▼

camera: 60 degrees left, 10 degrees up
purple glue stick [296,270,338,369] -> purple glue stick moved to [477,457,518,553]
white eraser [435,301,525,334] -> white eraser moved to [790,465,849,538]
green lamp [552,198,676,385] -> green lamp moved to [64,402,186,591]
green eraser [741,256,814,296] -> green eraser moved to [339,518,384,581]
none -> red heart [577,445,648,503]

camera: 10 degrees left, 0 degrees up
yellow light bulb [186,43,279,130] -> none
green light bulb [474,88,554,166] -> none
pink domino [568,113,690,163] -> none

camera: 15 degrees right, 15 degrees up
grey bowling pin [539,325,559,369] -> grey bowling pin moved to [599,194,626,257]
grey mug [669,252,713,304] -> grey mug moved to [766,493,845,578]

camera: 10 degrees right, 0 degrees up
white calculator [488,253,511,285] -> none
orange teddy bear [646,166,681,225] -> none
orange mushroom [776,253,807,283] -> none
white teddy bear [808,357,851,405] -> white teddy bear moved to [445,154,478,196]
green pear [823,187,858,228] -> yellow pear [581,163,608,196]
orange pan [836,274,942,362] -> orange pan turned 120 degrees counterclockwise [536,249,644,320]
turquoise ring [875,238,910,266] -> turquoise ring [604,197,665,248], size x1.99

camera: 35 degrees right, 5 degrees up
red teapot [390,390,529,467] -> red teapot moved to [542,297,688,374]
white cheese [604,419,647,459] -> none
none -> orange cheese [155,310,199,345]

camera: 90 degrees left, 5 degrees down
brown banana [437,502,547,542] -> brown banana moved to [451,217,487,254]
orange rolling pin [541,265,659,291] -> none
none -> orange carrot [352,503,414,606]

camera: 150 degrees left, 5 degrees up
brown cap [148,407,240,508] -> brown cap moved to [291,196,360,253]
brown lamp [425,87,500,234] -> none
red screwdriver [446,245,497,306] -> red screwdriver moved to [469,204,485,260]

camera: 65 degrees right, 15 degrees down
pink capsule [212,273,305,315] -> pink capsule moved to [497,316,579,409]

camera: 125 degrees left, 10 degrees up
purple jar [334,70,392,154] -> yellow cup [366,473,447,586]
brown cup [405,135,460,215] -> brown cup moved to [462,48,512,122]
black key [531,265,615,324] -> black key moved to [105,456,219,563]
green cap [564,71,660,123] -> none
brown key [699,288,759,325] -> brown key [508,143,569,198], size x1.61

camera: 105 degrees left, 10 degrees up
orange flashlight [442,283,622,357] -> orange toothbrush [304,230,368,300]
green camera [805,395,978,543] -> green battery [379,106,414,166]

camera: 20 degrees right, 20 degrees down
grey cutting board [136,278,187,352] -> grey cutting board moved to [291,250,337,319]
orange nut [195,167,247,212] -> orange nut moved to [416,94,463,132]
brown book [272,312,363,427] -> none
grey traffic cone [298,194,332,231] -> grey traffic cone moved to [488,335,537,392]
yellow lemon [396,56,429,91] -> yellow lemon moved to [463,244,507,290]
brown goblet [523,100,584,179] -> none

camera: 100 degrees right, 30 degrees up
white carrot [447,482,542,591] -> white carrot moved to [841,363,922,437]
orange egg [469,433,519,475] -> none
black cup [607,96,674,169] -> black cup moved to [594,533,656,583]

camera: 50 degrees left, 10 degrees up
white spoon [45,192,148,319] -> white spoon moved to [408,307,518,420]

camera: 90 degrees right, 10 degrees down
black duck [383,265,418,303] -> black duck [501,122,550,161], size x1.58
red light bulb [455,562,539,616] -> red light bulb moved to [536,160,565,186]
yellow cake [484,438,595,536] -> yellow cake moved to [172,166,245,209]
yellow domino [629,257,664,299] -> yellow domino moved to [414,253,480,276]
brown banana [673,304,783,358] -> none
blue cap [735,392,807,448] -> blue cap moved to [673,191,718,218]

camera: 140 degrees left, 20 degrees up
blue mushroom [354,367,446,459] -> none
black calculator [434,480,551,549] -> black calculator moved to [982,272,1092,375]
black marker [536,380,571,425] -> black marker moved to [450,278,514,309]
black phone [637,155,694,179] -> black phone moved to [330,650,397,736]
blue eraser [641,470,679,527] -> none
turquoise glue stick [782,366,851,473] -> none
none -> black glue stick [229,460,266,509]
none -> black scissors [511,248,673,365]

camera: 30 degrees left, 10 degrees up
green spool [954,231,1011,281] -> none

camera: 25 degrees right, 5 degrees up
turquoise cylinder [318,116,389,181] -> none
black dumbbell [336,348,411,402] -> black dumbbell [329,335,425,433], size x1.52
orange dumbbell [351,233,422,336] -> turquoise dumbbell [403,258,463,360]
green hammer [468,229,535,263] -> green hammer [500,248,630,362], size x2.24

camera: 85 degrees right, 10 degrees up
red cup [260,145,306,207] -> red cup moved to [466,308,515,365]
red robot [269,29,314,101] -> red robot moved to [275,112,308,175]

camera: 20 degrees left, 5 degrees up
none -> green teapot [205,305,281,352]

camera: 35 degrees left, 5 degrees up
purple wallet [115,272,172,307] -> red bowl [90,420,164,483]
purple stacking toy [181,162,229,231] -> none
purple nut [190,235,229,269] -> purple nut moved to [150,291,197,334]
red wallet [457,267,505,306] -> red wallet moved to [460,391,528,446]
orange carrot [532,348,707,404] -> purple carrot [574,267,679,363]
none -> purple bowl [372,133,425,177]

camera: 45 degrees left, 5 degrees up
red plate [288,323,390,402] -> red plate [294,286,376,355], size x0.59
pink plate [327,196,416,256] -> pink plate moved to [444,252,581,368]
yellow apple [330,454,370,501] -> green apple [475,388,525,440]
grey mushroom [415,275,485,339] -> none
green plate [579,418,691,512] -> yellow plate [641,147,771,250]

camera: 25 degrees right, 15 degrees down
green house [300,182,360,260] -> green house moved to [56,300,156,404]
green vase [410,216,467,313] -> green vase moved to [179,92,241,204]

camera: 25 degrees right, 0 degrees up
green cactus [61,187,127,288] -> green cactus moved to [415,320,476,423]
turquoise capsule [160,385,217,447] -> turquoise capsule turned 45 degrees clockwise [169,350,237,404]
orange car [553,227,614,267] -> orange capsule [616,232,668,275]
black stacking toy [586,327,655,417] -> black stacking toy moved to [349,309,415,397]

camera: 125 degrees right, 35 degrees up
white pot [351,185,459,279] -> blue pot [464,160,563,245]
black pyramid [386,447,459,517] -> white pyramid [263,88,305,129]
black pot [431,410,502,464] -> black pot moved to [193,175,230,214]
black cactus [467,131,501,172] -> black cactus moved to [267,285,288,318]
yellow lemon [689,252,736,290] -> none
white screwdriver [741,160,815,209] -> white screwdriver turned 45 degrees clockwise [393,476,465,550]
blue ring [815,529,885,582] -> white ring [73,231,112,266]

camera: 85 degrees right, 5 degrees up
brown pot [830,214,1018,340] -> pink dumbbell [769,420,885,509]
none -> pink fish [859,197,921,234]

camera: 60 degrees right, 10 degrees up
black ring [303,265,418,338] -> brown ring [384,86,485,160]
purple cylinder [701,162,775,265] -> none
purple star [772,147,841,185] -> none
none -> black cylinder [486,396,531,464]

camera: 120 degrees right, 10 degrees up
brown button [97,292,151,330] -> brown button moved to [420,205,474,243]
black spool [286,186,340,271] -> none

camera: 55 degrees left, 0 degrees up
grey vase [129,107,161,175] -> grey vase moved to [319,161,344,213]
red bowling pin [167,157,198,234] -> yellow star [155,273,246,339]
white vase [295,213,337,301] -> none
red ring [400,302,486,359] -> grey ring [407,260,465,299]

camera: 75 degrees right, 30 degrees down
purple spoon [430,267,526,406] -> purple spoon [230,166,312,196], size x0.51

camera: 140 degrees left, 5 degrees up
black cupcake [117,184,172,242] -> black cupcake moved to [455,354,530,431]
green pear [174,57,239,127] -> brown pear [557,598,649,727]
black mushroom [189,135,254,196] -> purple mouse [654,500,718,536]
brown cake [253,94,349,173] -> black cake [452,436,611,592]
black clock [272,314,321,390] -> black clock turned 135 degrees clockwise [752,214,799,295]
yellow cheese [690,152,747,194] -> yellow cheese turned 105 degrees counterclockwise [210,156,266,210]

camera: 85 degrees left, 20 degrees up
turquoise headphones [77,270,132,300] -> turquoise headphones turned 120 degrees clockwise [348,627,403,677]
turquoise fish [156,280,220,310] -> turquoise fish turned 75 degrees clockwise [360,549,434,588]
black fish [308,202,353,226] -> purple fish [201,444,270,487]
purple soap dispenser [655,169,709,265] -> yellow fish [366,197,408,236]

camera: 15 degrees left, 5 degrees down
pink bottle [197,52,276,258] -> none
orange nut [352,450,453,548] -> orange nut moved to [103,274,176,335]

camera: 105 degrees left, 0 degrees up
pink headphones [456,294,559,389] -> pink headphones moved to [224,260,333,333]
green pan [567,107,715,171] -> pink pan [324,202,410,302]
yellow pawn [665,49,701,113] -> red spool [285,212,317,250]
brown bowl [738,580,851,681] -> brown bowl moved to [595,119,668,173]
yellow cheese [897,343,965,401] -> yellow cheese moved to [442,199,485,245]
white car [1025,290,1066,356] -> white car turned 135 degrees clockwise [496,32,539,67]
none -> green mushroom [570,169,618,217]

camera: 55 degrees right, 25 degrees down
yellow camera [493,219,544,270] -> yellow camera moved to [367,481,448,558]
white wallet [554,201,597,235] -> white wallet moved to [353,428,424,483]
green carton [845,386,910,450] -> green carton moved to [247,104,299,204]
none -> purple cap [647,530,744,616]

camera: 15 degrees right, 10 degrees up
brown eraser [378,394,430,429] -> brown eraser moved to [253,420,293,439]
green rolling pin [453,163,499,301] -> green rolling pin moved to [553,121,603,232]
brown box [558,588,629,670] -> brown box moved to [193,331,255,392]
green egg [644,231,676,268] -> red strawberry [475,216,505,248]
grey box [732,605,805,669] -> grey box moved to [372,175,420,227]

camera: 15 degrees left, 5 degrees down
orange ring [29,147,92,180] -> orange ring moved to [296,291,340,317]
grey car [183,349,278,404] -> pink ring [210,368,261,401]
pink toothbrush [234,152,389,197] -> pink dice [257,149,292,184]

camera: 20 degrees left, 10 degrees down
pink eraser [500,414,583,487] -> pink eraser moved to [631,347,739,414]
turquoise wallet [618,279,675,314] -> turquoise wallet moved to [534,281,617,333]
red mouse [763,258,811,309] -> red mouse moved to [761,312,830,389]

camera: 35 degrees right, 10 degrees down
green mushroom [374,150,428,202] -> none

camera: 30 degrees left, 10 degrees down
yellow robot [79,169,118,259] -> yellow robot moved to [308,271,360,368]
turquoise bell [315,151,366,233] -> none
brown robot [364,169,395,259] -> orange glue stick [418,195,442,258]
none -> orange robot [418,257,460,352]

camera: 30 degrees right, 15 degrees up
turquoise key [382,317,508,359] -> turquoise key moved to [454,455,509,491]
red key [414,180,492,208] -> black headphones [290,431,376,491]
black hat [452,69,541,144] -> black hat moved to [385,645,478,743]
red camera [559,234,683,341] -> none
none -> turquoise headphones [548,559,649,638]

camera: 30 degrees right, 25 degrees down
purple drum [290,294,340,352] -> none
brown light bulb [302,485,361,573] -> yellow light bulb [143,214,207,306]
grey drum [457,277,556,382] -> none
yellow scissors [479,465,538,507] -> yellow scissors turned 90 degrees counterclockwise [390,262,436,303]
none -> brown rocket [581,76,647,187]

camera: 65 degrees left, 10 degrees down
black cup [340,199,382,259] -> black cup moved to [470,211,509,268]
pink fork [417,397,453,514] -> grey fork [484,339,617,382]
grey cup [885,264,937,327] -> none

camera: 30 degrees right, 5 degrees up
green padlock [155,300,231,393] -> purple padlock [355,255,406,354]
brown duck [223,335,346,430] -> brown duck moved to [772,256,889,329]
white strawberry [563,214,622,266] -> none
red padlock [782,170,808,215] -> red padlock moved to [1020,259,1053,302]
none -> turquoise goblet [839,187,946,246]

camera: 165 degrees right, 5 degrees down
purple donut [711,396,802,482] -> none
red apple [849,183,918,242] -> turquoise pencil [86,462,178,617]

▲

■ Instructions to follow:
Word for word, restate the lines above from the line containing "brown book [272,312,363,427] -> none" through the line containing "camera: 100 degrees right, 30 degrees up", with both included and nothing else.

■ Solution to the exercise:
brown book [272,312,363,427] -> none
grey traffic cone [298,194,332,231] -> grey traffic cone moved to [488,335,537,392]
yellow lemon [396,56,429,91] -> yellow lemon moved to [463,244,507,290]
brown goblet [523,100,584,179] -> none

camera: 100 degrees right, 30 degrees up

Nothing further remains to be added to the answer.